• _SUPPLIED DATA_
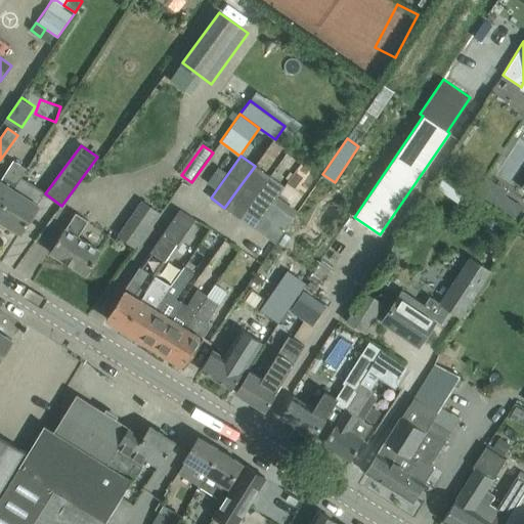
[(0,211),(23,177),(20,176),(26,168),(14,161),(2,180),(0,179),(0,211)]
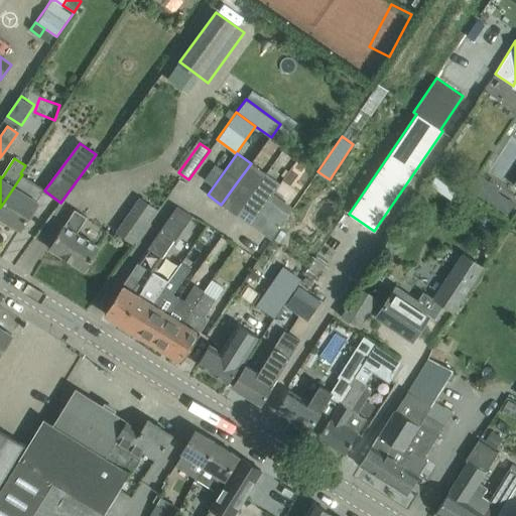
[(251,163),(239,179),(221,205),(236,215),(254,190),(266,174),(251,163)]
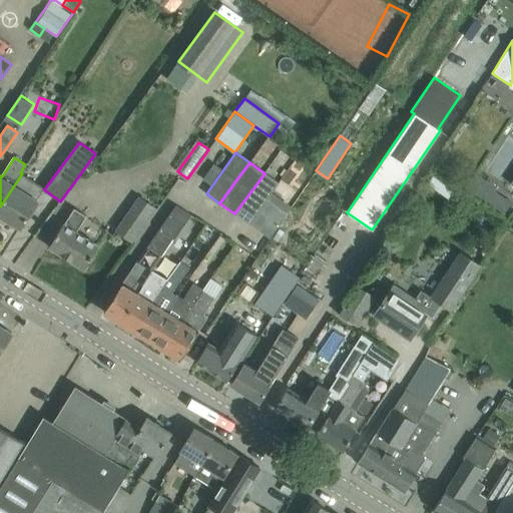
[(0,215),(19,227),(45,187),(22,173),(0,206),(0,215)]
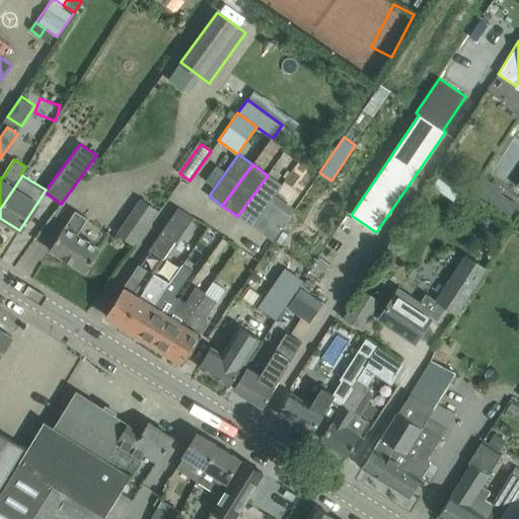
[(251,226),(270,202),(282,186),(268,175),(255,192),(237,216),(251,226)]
---
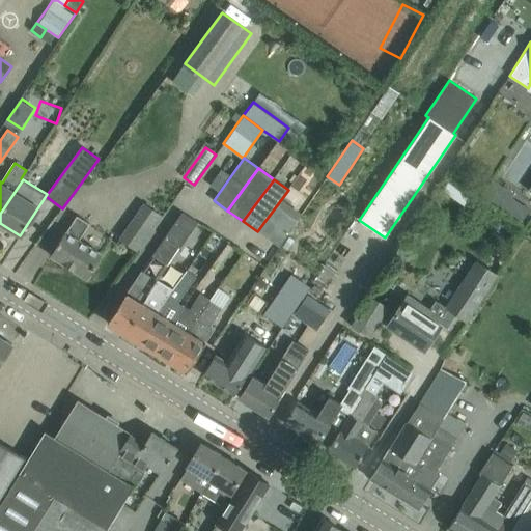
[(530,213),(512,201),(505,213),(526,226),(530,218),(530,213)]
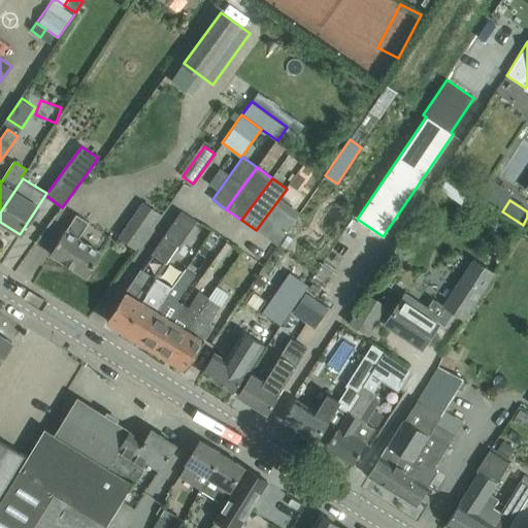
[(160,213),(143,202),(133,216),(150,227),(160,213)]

• _EXERCISE REQUIREMENTS_
Return exactly the lines of the material above, starting at the line containing "[(530,213),(512,201),(505,213),(526,226),(530,218),(530,213)]" and finishing at the line containing "[(160,213),(143,202),(133,216),(150,227),(160,213)]", without any pictures.

• _COMPLETED EXERCISE_
[(530,213),(512,201),(505,213),(526,226),(530,218),(530,213)]
[(160,213),(143,202),(133,216),(150,227),(160,213)]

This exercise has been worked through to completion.